[What you will do]
When the line with "TFT pin RES: D2 -> D1" appears below, start repeating lines exactly, and keep going through the line with "BARO2 pin SCL: A1 -> MO"; add nothing outside that span.

Edit tracking data
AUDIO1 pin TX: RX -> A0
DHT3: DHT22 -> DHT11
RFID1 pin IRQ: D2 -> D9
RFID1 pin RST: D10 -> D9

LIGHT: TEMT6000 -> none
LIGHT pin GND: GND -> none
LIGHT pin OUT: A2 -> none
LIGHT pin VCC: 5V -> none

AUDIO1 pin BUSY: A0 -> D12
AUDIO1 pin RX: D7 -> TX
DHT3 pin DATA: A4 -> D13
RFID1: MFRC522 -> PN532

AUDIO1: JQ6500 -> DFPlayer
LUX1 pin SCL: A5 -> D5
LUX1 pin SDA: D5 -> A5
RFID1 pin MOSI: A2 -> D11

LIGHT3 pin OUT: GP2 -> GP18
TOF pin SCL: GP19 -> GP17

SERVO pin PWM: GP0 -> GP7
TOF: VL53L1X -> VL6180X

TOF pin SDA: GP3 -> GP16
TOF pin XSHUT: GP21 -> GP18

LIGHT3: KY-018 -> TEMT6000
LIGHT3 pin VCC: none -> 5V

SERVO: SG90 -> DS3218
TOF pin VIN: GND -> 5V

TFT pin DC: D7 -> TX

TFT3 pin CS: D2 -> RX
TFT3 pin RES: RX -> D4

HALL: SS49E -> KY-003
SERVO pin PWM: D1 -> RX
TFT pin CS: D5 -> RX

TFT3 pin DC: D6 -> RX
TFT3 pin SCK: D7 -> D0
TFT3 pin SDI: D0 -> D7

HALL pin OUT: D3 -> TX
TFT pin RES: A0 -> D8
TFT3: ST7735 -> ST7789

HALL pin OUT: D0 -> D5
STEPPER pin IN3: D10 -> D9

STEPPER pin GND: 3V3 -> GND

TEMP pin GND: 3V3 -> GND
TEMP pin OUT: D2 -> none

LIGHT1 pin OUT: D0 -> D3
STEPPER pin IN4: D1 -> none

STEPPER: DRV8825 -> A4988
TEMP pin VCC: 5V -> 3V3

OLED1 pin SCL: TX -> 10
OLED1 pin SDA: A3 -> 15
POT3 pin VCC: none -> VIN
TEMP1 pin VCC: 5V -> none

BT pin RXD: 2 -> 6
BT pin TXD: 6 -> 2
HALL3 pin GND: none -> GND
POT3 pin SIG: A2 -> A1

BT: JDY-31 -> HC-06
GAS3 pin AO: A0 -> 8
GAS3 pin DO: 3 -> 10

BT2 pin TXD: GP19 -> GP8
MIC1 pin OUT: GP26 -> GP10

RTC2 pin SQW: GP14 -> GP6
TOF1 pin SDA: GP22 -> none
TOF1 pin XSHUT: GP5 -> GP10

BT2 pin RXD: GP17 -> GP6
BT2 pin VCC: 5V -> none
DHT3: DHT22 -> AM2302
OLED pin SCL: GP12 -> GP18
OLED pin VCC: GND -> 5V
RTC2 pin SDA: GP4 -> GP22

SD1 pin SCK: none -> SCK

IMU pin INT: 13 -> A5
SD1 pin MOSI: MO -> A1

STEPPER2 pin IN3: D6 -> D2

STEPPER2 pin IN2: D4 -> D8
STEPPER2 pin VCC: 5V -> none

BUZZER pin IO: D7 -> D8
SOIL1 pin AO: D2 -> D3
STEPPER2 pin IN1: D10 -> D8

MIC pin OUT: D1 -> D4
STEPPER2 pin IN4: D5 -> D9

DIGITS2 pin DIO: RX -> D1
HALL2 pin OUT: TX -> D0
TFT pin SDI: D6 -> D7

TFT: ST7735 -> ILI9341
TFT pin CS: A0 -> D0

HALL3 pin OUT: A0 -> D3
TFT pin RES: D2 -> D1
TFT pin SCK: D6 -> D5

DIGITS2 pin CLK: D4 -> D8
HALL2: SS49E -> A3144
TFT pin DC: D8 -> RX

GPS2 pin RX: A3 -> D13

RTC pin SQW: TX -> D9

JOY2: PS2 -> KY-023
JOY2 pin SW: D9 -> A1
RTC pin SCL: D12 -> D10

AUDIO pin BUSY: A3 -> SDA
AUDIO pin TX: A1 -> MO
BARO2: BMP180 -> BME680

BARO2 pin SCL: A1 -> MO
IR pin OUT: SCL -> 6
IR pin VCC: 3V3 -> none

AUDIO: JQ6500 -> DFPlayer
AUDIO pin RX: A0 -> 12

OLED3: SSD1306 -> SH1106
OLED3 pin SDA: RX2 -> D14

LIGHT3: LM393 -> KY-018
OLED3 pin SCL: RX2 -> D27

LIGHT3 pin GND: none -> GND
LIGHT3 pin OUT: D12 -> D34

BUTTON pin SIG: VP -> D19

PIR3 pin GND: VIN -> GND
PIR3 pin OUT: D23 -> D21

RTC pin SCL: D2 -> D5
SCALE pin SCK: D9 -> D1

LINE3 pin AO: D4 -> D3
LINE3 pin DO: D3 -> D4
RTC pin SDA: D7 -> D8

[Task solution]
TFT pin RES: D2 -> D1
TFT pin SCK: D6 -> D5

DIGITS2 pin CLK: D4 -> D8
HALL2: SS49E -> A3144
TFT pin DC: D8 -> RX

GPS2 pin RX: A3 -> D13

RTC pin SQW: TX -> D9

JOY2: PS2 -> KY-023
JOY2 pin SW: D9 -> A1
RTC pin SCL: D12 -> D10

AUDIO pin BUSY: A3 -> SDA
AUDIO pin TX: A1 -> MO
BARO2: BMP180 -> BME680

BARO2 pin SCL: A1 -> MO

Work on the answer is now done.